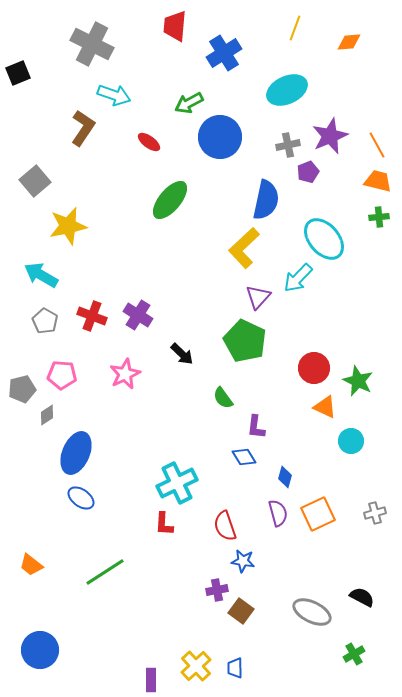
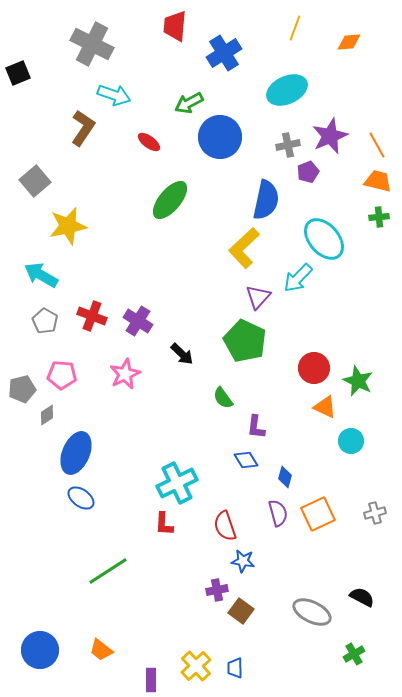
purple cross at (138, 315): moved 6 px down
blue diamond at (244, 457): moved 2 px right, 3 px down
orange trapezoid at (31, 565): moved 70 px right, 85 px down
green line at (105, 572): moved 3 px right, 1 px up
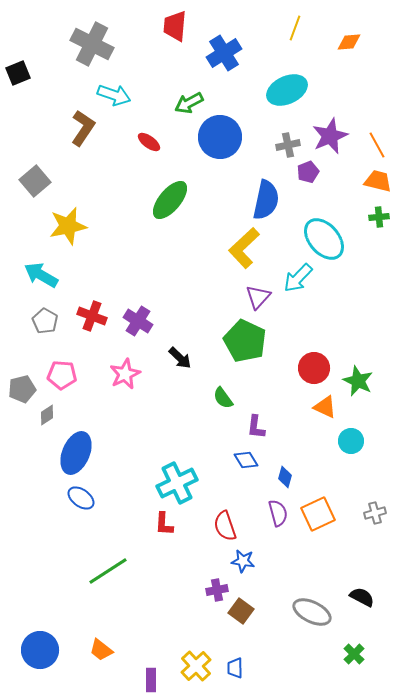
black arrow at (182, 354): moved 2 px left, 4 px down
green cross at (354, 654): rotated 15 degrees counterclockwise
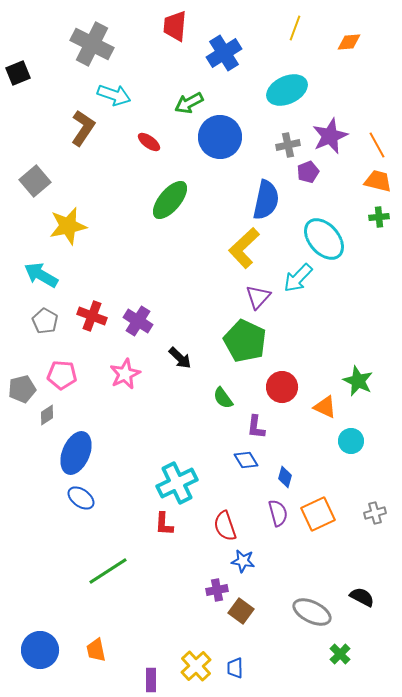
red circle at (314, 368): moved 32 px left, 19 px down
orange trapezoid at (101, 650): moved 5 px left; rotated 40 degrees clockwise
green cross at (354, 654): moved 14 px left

● Written instruction:
From the records above, pull out every line containing the string "trapezoid".

● Right answer:
orange trapezoid at (31, 565): moved 70 px right, 85 px down
orange trapezoid at (101, 650): moved 5 px left; rotated 40 degrees clockwise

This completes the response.